§ **PROBLEM TO SOLVE**:
Each record, minus any picture, should be returned exactly as written.

Collected data entries:
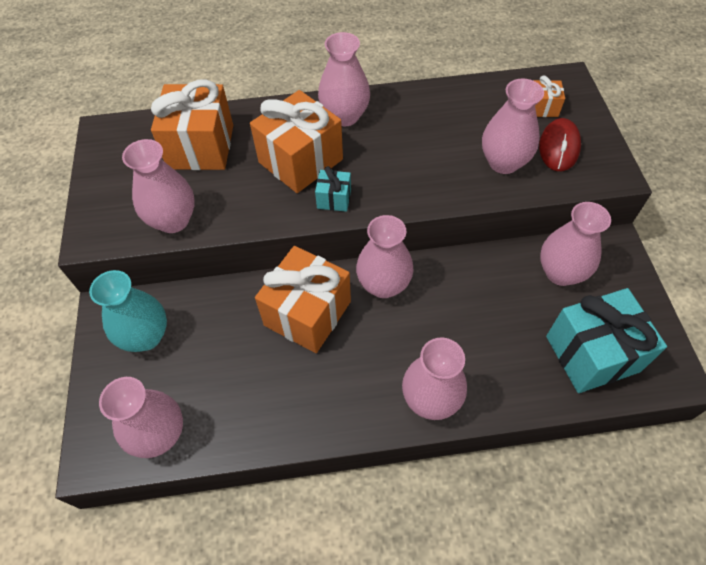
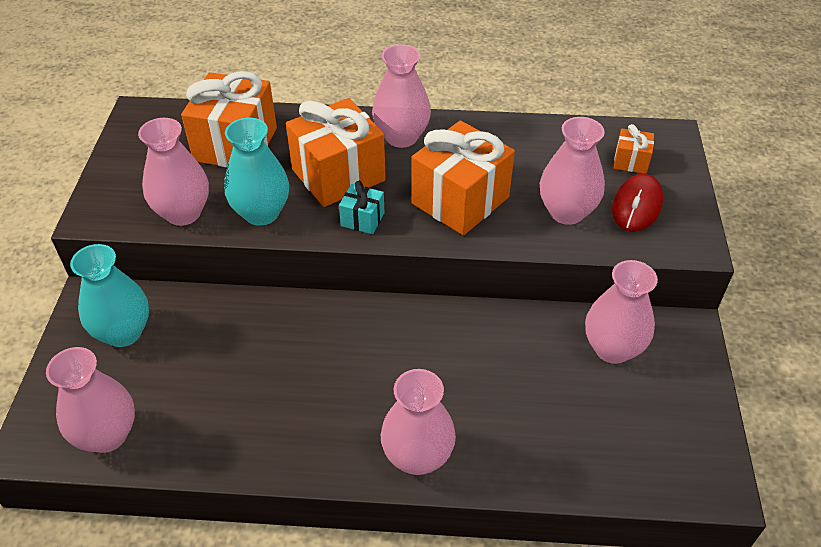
camera: 10 degrees right, 10 degrees down
orange gift [255,246,351,353] -> orange gift moved to [411,120,515,235]
pink vase [356,215,413,298] -> none
turquoise gift [546,288,667,393] -> none
none -> turquoise vase [224,118,289,226]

§ **SOLVED PROBLEM**:
camera: 10 degrees right, 10 degrees down
orange gift [255,246,351,353] -> orange gift moved to [411,120,515,235]
pink vase [356,215,413,298] -> none
turquoise gift [546,288,667,393] -> none
none -> turquoise vase [224,118,289,226]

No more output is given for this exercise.